> **Instructions for the task**: The expected result is an exact restatement of the data, free of pictures.

Object transformation records

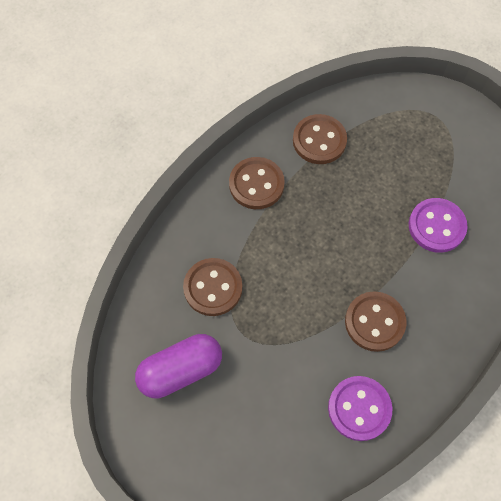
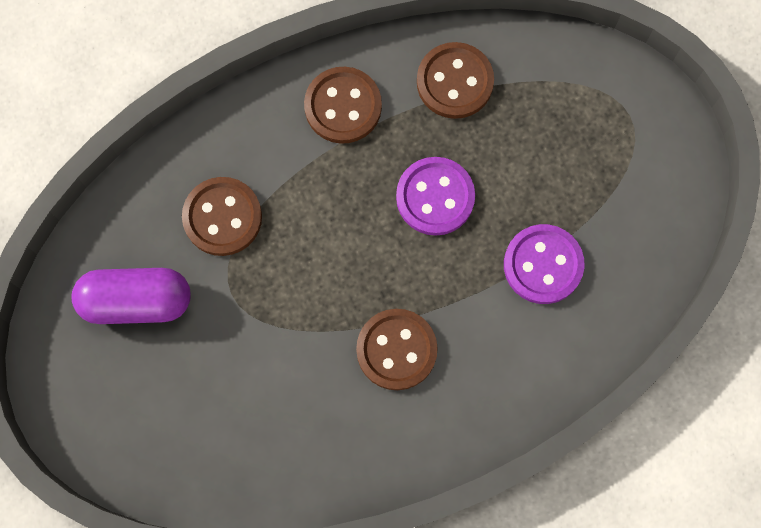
camera: 25 degrees right, 10 degrees up
(359, 408) = (322, 443): purple button -> purple button (435, 197)

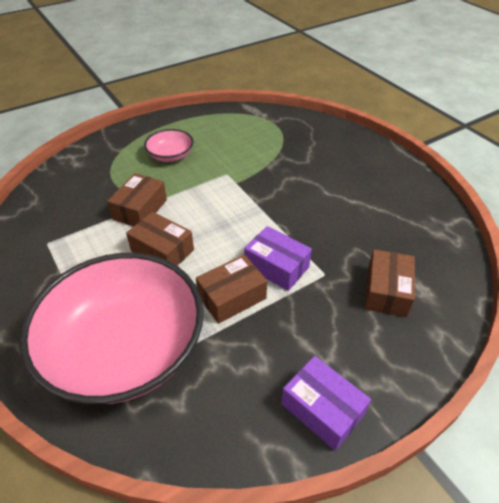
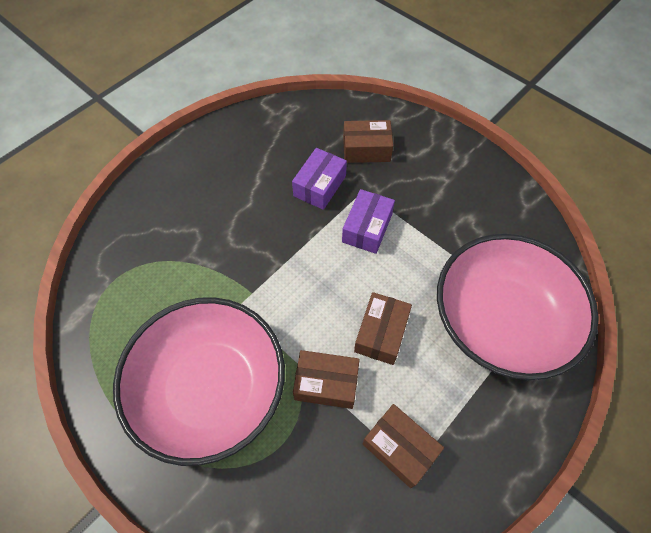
camera: 105 degrees left, 15 degrees up
(170, 155) = (210, 389): pink bowl -> pink bowl, size x2.31
(232, 297) = (414, 254): brown box -> brown box (399, 448)
(322, 409) = (485, 177): purple box -> purple box (320, 186)

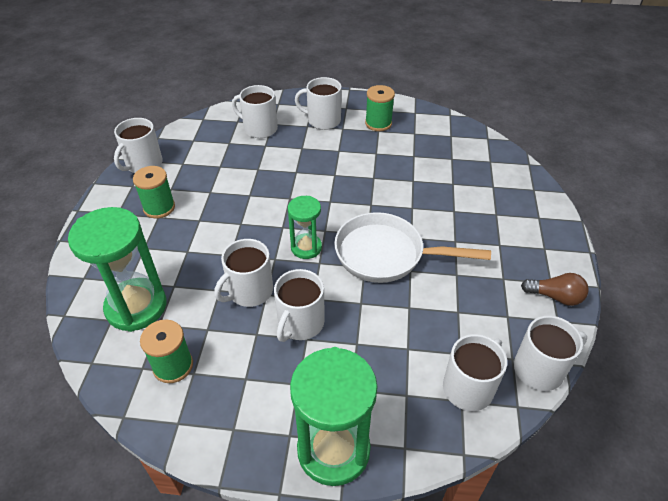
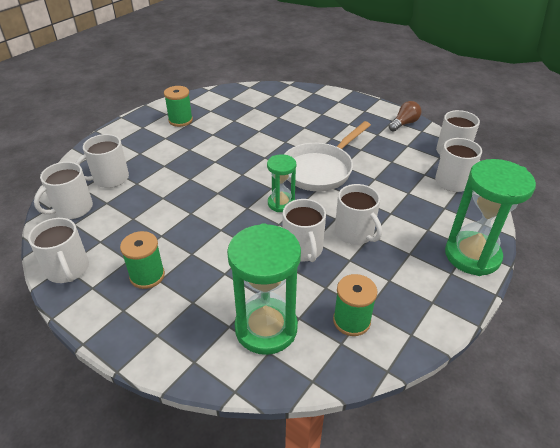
camera: 60 degrees left, 5 degrees down
(323, 120) = (143, 143): white mug -> white mug (72, 209)

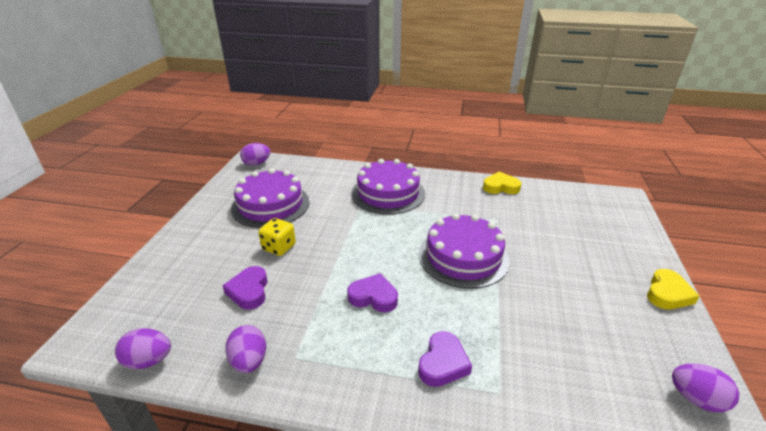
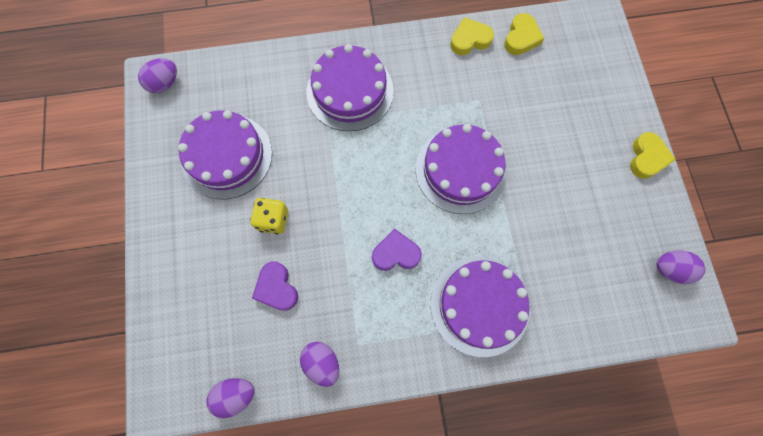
camera: 20 degrees left, 40 degrees up
(443, 363) = (479, 305): purple heart -> purple cake
(547, 194) = (521, 38): none -> yellow heart

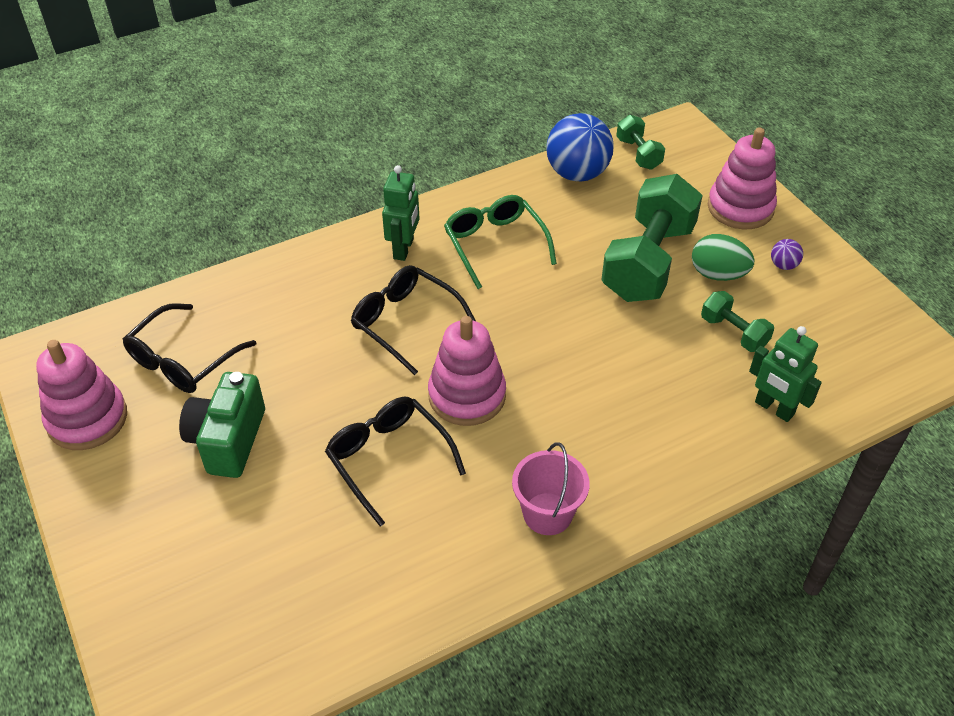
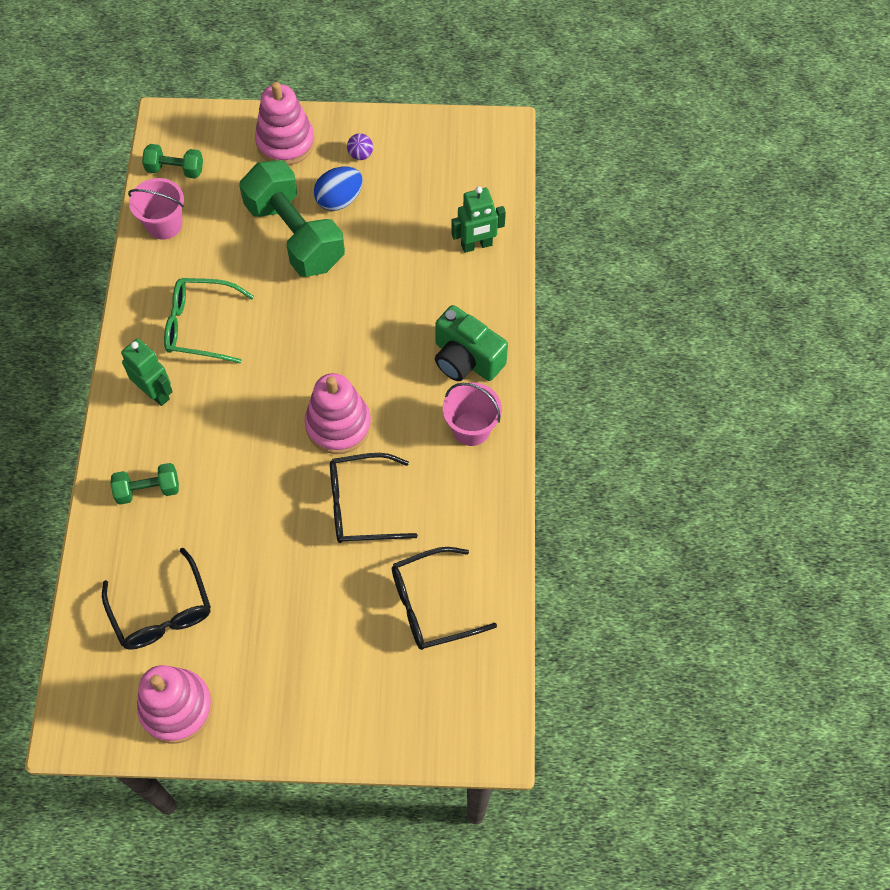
camera: 60 degrees left, 15 degrees up
(228, 440) = (270, 609): green camera -> green camera (466, 359)
(405, 322) = (237, 431): black glasses -> black glasses (431, 605)
(577, 173) = (164, 225): blue ball -> pink bucket
(718, 274) = (339, 200): green egg -> blue egg
(733, 332) = (398, 225): green dumbbell -> green dumbbell (148, 490)

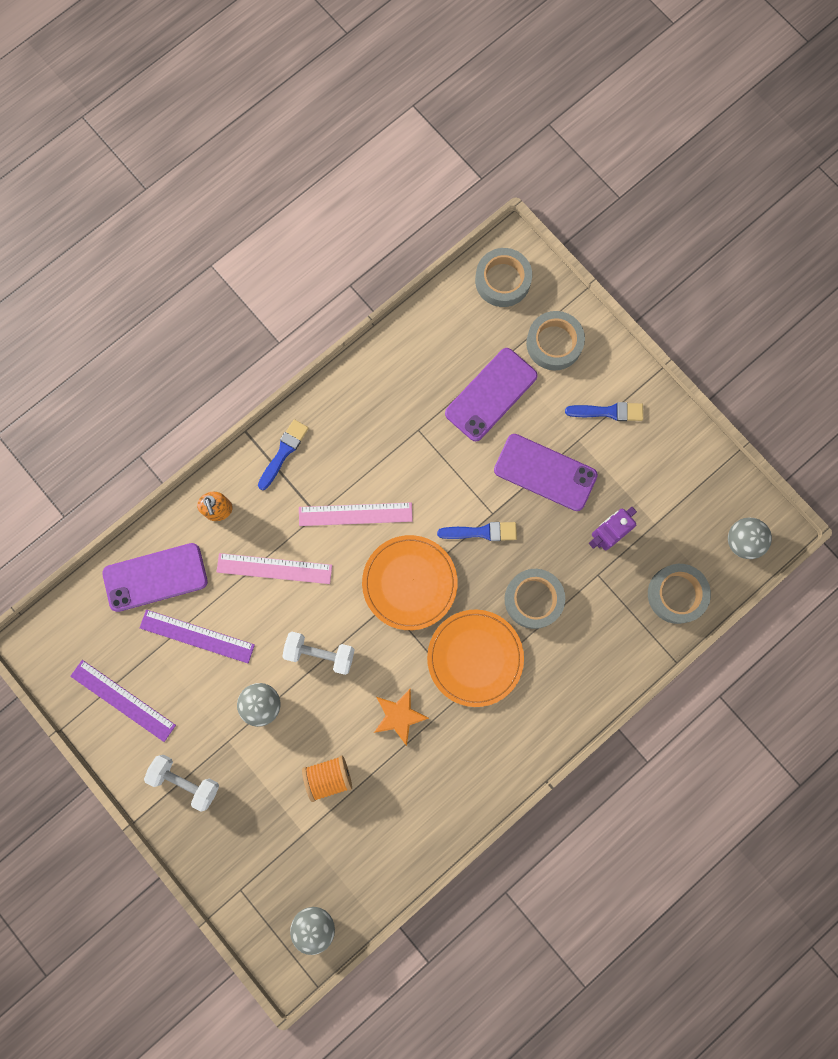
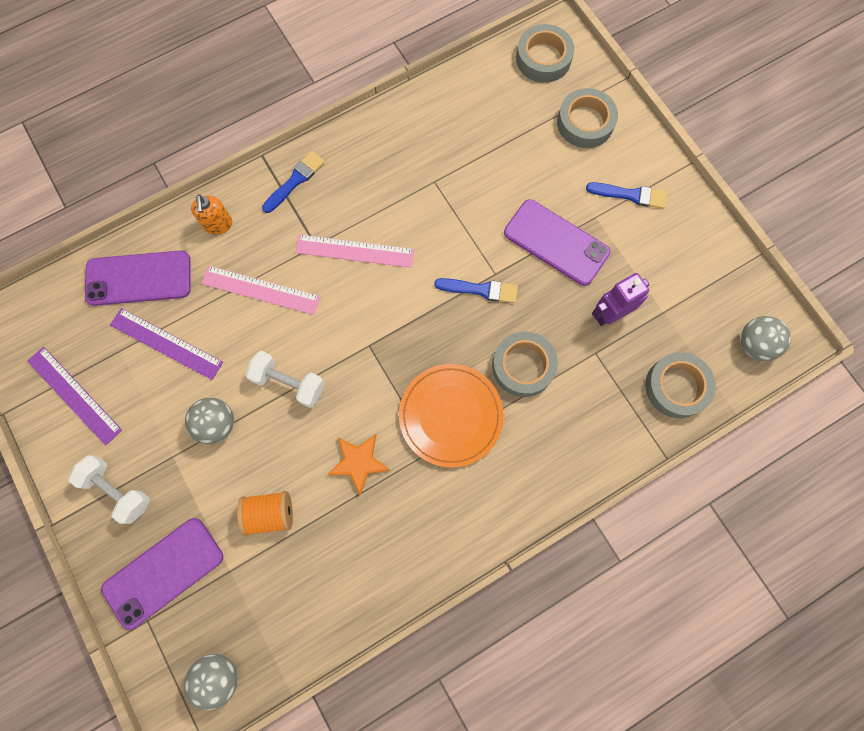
camera: 10 degrees right, 5 degrees down
(409, 583) = (396, 327): orange plate -> none
(491, 394) = (513, 160): purple phone -> purple phone (163, 572)

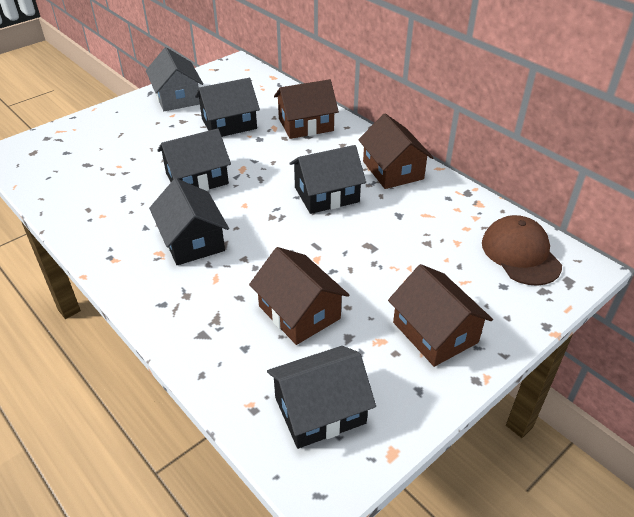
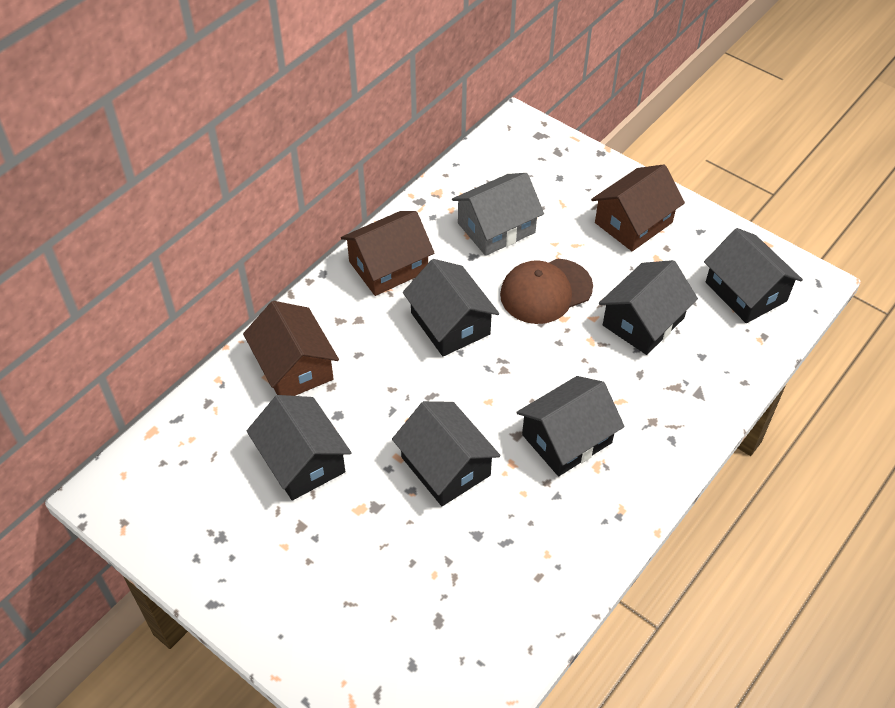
camera: 100 degrees left, 10 degrees up
(177, 97) = (227, 555): grey house -> grey house (496, 228)
(299, 312) = (643, 321): brown house -> black house
(520, 254) = (511, 164): brown cap -> brown cap (545, 291)

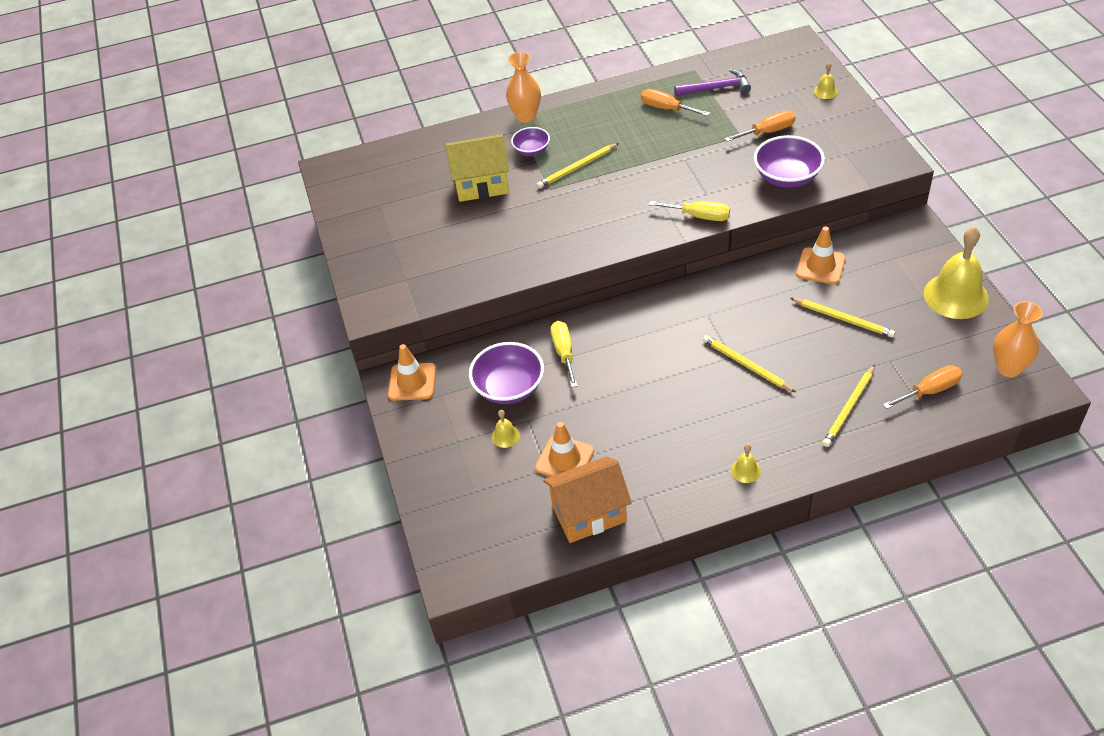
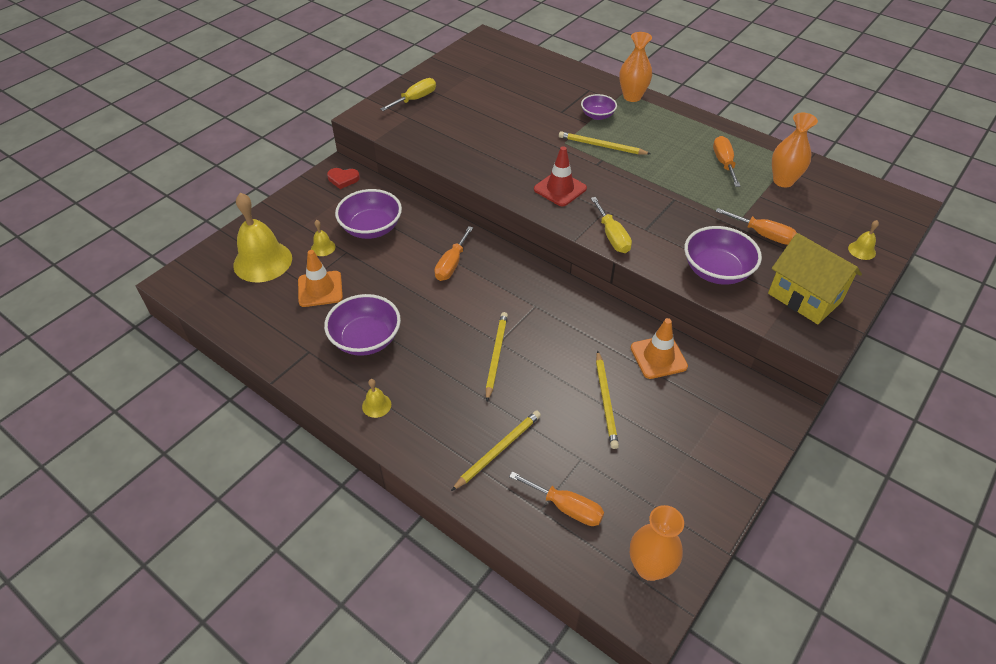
camera: 50 degrees right, 0 degrees up
(412, 382) = (343, 179): orange traffic cone -> red heart
(482, 185) = (535, 109): yellow house -> yellow house (804, 297)
(564, 353) = (427, 241): yellow screwdriver -> yellow screwdriver (415, 99)
(589, 514) = (274, 327): orange house -> none
(610, 348) = (452, 264): none -> orange screwdriver
(611, 220) = (560, 189): none -> red traffic cone
(659, 448) = (366, 339): none -> purple bowl
(716, 88) = (783, 181): purple hammer -> orange vase
(849, 408) = (498, 450): yellow pencil -> yellow pencil turned 135 degrees clockwise
(956, 296) = (713, 480): yellow bell -> yellow bell (262, 261)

> **Finished exercise**:
camera: 25 degrees right, 10 degrees up
(359, 408) = (322, 443): purple button -> purple button (435, 197)

camera: 105 degrees left, 15 degrees up
(170, 155) = (210, 389): pink bowl -> pink bowl, size x2.31
(232, 297) = (414, 254): brown box -> brown box (399, 448)
(322, 409) = (485, 177): purple box -> purple box (320, 186)

camera: 60 degrees left, 5 degrees down
(323, 120) = (143, 143): white mug -> white mug (72, 209)

camera: 20 degrees left, 40 degrees up
(443, 363) = (479, 305): purple heart -> purple cake
(547, 194) = (521, 38): none -> yellow heart

camera: 60 degrees left, 15 degrees up
(228, 440) = (270, 609): green camera -> green camera (466, 359)
(405, 322) = (237, 431): black glasses -> black glasses (431, 605)
(577, 173) = (164, 225): blue ball -> pink bucket
(718, 274) = (339, 200): green egg -> blue egg
(733, 332) = (398, 225): green dumbbell -> green dumbbell (148, 490)

camera: 10 degrees right, 5 degrees down
(409, 583) = (396, 327): orange plate -> none
(491, 394) = (513, 160): purple phone -> purple phone (163, 572)

camera: 100 degrees left, 10 degrees up
(177, 97) = (227, 555): grey house -> grey house (496, 228)
(299, 312) = (643, 321): brown house -> black house
(520, 254) = (511, 164): brown cap -> brown cap (545, 291)

camera: 50 degrees right, 0 degrees up
(412, 382) = (343, 179): orange traffic cone -> red heart
(482, 185) = (535, 109): yellow house -> yellow house (804, 297)
(564, 353) = (427, 241): yellow screwdriver -> yellow screwdriver (415, 99)
(589, 514) = (274, 327): orange house -> none
(610, 348) = (452, 264): none -> orange screwdriver
(611, 220) = (560, 189): none -> red traffic cone
(659, 448) = (366, 339): none -> purple bowl
(716, 88) = (783, 181): purple hammer -> orange vase
(849, 408) = (498, 450): yellow pencil -> yellow pencil turned 135 degrees clockwise
(956, 296) = (713, 480): yellow bell -> yellow bell (262, 261)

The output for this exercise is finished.